[Stored entries]
<<<<
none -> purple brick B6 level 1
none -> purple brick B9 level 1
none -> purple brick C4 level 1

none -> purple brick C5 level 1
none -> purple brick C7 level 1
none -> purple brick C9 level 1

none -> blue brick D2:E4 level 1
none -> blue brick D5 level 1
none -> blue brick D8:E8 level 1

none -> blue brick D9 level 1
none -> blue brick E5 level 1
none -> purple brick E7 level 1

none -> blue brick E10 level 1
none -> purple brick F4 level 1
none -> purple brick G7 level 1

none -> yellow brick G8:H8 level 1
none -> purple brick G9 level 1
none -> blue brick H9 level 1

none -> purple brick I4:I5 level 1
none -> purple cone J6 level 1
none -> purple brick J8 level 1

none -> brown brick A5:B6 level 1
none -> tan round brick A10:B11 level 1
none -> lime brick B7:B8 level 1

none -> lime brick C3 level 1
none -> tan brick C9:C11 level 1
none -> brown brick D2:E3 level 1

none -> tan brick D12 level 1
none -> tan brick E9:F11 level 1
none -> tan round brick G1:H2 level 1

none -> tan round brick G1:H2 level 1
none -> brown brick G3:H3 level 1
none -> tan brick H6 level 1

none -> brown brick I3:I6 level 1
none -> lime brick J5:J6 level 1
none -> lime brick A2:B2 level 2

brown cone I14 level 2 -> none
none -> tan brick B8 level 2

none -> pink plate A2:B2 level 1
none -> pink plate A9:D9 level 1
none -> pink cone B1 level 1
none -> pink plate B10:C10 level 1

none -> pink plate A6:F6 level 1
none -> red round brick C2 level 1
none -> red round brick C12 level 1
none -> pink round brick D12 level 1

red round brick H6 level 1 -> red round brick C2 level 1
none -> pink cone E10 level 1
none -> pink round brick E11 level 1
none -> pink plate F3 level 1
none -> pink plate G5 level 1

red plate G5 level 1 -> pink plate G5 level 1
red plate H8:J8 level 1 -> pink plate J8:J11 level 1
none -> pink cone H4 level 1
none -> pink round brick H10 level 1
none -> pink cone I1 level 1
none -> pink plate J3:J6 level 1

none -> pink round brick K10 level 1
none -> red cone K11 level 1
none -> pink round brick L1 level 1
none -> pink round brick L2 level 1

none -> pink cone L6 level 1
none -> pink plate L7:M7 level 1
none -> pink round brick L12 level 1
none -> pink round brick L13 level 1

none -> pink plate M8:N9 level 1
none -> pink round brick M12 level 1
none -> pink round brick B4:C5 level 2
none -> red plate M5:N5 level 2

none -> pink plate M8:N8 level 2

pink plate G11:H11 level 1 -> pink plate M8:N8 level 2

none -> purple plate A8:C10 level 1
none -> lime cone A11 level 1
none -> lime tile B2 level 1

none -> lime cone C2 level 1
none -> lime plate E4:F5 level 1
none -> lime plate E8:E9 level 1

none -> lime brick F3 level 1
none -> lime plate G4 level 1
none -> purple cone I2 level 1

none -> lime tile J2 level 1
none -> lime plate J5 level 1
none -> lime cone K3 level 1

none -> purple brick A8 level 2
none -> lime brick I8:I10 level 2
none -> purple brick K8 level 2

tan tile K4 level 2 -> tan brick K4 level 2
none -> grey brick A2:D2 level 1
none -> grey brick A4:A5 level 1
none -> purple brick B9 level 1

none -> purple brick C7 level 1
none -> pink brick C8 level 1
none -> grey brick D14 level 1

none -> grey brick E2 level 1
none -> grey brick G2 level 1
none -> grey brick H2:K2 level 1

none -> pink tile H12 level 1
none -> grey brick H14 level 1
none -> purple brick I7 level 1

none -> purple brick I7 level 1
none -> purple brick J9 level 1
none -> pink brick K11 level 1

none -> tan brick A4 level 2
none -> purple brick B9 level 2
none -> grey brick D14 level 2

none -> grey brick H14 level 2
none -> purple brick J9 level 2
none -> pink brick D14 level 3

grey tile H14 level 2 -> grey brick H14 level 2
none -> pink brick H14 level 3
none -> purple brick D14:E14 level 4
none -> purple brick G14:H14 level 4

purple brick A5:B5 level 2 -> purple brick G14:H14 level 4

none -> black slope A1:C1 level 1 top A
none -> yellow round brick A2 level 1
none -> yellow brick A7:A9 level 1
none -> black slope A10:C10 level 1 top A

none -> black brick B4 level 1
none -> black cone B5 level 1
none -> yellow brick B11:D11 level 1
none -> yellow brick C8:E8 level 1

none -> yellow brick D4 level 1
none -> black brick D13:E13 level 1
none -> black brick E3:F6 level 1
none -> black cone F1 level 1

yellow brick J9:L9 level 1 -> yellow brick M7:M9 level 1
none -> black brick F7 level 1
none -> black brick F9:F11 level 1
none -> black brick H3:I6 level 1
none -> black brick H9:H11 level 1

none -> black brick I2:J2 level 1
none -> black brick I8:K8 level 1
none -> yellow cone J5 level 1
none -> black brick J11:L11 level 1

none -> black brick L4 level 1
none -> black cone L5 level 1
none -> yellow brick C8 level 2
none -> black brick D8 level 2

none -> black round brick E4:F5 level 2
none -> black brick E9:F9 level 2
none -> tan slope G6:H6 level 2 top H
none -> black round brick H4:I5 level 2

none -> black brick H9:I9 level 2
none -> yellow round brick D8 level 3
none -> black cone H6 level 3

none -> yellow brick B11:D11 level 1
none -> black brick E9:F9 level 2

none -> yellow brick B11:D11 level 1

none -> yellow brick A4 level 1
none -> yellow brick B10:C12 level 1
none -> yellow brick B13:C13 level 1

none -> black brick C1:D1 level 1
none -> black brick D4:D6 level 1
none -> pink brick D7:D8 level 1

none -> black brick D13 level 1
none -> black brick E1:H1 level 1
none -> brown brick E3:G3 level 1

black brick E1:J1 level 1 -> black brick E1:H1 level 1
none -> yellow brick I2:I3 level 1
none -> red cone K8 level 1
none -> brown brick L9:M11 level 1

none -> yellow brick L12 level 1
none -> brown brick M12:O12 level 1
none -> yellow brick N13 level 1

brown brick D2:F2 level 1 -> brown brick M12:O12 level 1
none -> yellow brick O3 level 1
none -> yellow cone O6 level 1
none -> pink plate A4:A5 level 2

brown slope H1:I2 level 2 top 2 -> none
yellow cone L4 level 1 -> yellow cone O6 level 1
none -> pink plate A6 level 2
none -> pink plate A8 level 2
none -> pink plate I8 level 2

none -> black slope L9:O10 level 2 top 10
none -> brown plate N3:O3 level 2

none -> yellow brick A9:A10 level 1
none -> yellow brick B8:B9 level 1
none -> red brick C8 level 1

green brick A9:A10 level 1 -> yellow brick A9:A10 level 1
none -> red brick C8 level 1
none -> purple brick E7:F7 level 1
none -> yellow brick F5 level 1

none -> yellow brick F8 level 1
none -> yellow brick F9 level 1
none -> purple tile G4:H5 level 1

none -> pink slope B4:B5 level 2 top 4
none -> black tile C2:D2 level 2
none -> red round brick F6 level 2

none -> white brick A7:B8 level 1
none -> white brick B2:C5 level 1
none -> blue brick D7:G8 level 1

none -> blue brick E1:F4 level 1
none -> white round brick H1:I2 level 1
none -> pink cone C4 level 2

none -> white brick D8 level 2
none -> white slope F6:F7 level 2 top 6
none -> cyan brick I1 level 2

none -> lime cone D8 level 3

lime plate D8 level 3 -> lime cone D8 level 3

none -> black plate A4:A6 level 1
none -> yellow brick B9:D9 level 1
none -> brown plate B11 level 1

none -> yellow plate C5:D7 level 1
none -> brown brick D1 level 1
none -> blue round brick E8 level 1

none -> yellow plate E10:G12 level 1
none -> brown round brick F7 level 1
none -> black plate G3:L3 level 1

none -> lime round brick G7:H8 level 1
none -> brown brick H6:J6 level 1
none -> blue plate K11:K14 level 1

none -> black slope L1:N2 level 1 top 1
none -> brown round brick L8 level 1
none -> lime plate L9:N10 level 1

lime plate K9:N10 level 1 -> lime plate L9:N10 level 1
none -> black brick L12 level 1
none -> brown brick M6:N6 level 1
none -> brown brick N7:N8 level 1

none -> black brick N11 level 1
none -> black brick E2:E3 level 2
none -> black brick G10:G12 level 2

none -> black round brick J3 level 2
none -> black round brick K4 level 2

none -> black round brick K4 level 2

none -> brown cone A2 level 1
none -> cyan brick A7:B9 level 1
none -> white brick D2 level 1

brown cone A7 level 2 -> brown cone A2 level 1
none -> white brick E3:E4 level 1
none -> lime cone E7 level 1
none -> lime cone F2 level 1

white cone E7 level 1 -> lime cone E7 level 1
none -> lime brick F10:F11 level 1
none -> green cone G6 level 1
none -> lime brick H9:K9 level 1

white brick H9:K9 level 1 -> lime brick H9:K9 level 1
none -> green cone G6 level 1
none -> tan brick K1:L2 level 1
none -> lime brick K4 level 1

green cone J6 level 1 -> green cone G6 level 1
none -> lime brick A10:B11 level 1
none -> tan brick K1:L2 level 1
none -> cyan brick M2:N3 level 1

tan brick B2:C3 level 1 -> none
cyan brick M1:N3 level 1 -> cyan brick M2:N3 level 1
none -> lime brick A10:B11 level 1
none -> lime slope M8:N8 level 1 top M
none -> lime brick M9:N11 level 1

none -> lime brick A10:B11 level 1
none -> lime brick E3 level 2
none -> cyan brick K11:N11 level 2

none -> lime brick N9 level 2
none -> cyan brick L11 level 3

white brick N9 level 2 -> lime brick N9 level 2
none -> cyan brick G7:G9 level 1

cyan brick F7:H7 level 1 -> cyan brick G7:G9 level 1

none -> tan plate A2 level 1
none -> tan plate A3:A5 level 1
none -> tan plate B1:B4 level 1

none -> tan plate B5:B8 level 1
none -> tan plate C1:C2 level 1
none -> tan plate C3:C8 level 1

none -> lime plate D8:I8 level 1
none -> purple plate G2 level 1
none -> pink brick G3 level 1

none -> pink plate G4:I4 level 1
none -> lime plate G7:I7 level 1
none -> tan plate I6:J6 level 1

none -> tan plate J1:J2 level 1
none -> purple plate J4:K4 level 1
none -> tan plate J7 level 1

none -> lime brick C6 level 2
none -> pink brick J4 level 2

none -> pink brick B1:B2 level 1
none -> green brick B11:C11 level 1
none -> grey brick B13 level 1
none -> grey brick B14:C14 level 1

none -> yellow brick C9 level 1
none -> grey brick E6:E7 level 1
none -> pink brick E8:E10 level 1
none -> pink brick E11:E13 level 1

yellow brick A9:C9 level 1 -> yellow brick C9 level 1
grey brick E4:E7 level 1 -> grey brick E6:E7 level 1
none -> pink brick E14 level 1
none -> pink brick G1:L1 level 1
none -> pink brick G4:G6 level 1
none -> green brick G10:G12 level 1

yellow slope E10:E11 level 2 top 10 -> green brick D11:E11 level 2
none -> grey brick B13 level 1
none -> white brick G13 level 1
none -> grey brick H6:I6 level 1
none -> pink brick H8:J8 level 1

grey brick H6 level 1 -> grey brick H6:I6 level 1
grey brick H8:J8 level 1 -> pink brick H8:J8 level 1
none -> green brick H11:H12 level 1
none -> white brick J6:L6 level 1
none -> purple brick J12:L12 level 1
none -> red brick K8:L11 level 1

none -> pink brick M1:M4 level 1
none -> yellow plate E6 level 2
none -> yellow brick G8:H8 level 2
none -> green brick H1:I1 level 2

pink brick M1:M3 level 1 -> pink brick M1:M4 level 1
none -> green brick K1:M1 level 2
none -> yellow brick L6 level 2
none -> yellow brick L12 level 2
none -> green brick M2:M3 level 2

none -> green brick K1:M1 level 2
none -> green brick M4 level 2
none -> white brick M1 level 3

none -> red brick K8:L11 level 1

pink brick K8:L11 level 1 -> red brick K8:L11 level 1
>>>>
Exercise requirements
Transcribe only the lines from the beginning of the entries to the line with "none -> blue brick H9 level 1", inclusive, exactly as written.

Solution to this problem
none -> purple brick B6 level 1
none -> purple brick B9 level 1
none -> purple brick C4 level 1

none -> purple brick C5 level 1
none -> purple brick C7 level 1
none -> purple brick C9 level 1

none -> blue brick D2:E4 level 1
none -> blue brick D5 level 1
none -> blue brick D8:E8 level 1

none -> blue brick D9 level 1
none -> blue brick E5 level 1
none -> purple brick E7 level 1

none -> blue brick E10 level 1
none -> purple brick F4 level 1
none -> purple brick G7 level 1

none -> yellow brick G8:H8 level 1
none -> purple brick G9 level 1
none -> blue brick H9 level 1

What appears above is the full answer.